REQUIRED ACTION: What is needed is an exact retyping of each entry, pictures excluded.

── SUPPLIED DATA ──

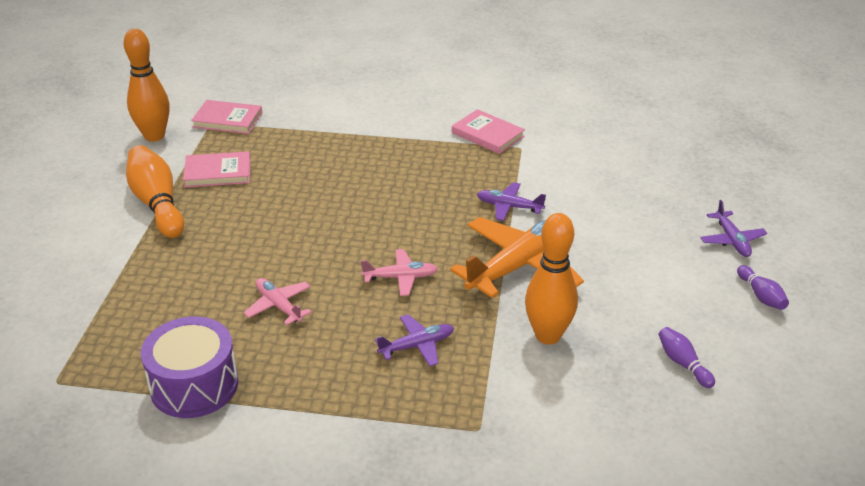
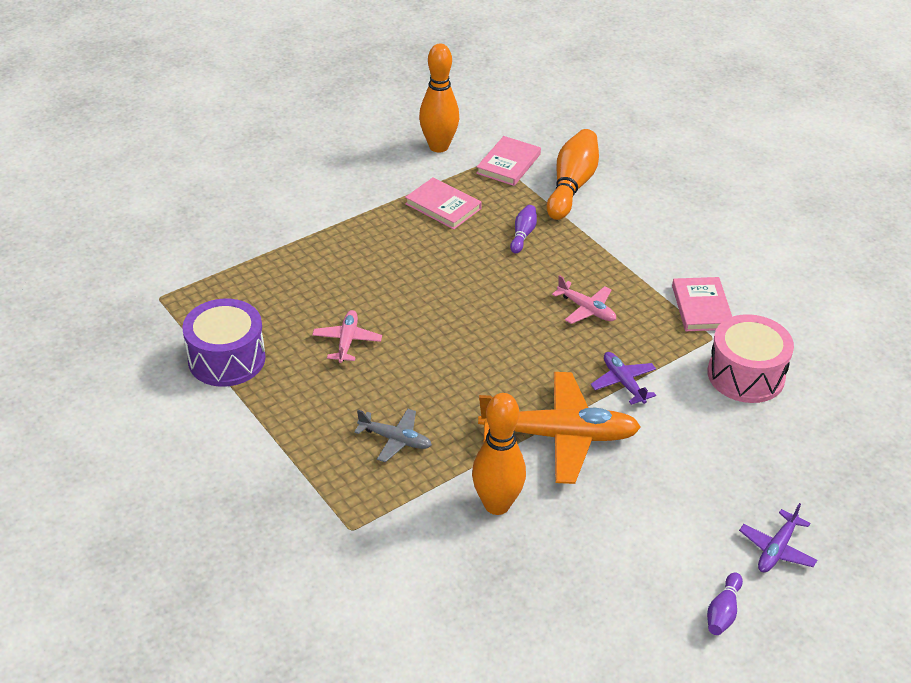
camera: 45 degrees right, 5 degrees up
orange bowling pin [126,145,184,238] -> orange bowling pin moved to [547,129,599,220]
pink book [191,100,262,134] -> pink book turned 60 degrees clockwise [476,136,541,186]
pink plane [361,249,438,296] -> pink plane moved to [552,275,616,324]
purple plane [375,314,454,367] -> grey plane [354,409,432,462]
purple bowling pin [659,327,715,388] -> purple bowling pin moved to [510,205,537,253]
none -> pink drum [707,314,794,403]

───

RESULT OF THE EXERCISE:
camera: 45 degrees right, 5 degrees up
orange bowling pin [126,145,184,238] -> orange bowling pin moved to [547,129,599,220]
pink book [191,100,262,134] -> pink book turned 60 degrees clockwise [476,136,541,186]
pink plane [361,249,438,296] -> pink plane moved to [552,275,616,324]
purple plane [375,314,454,367] -> grey plane [354,409,432,462]
purple bowling pin [659,327,715,388] -> purple bowling pin moved to [510,205,537,253]
none -> pink drum [707,314,794,403]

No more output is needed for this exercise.